▶ DATASET
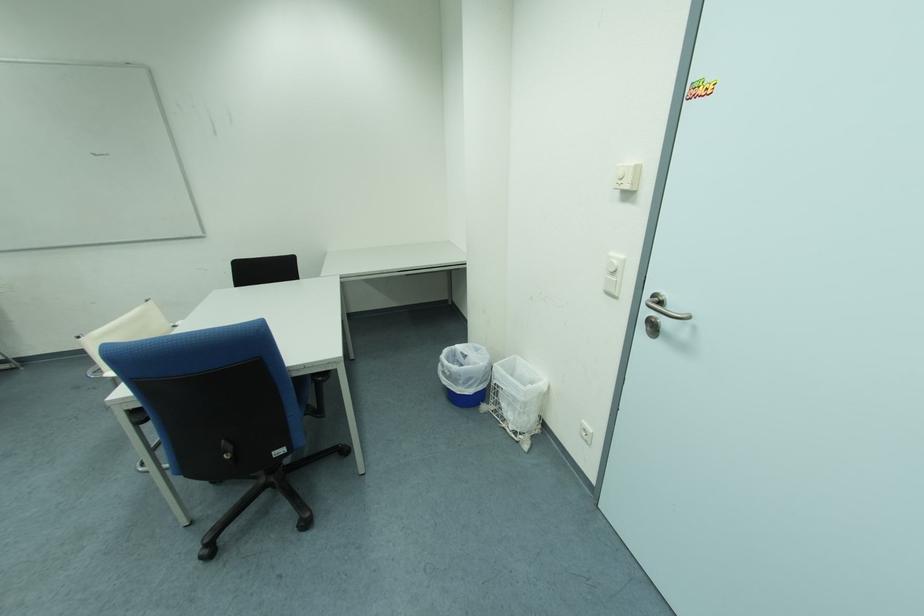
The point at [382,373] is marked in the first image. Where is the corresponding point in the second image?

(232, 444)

...

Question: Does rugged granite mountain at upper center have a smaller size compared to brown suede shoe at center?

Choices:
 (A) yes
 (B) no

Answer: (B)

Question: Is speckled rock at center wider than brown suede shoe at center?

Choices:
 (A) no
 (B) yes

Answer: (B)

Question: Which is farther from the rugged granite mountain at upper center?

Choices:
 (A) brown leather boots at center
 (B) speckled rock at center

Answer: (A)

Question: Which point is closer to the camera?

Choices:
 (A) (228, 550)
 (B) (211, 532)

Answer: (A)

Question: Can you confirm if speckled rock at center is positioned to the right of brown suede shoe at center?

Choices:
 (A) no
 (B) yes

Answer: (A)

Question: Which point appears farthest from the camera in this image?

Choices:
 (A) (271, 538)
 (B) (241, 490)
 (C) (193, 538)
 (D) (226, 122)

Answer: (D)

▶ TASK DESCRIPTION
Return, word for word, the lines of the listing above from the line containing "Question: Which point appears" through the line containing "Answer: (D)", including both of those lines.

▶ WRITTEN ANSWER
Question: Which point appears farthest from the camera in this image?

Choices:
 (A) (271, 538)
 (B) (241, 490)
 (C) (193, 538)
 (D) (226, 122)

Answer: (D)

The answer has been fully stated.